(Object state comparisons)
= Beginning of Section =

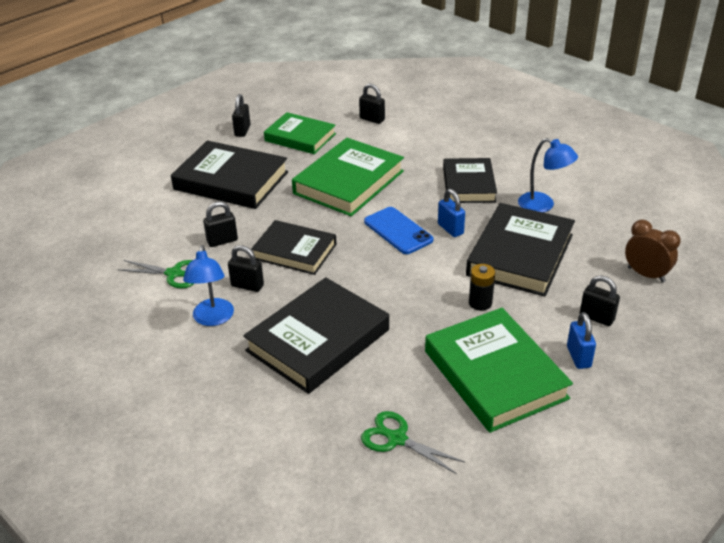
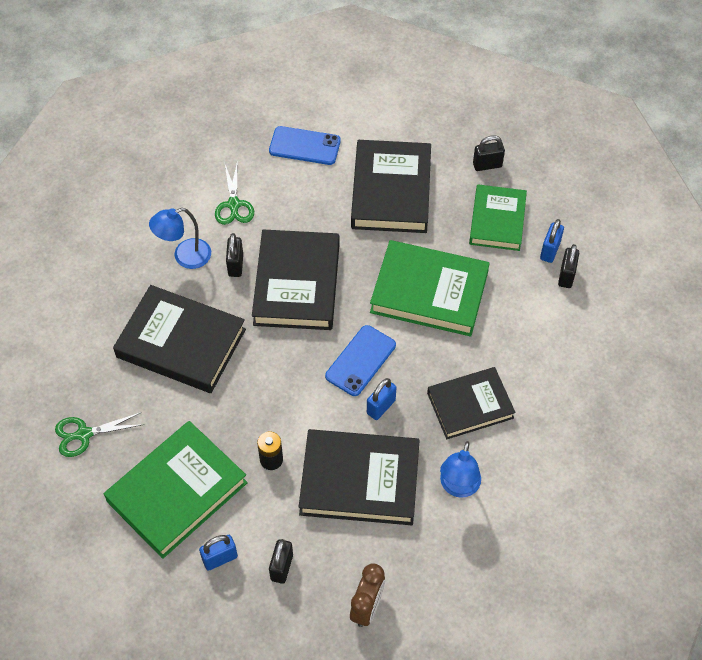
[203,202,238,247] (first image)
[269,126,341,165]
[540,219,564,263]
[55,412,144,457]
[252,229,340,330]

= End of Section =

**WORK ITEM**
The records above are to be set down exactly as written, with no images.

**TASK ANSWER**
[203,202,238,247] (first image)
[269,126,341,165]
[540,219,564,263]
[55,412,144,457]
[252,229,340,330]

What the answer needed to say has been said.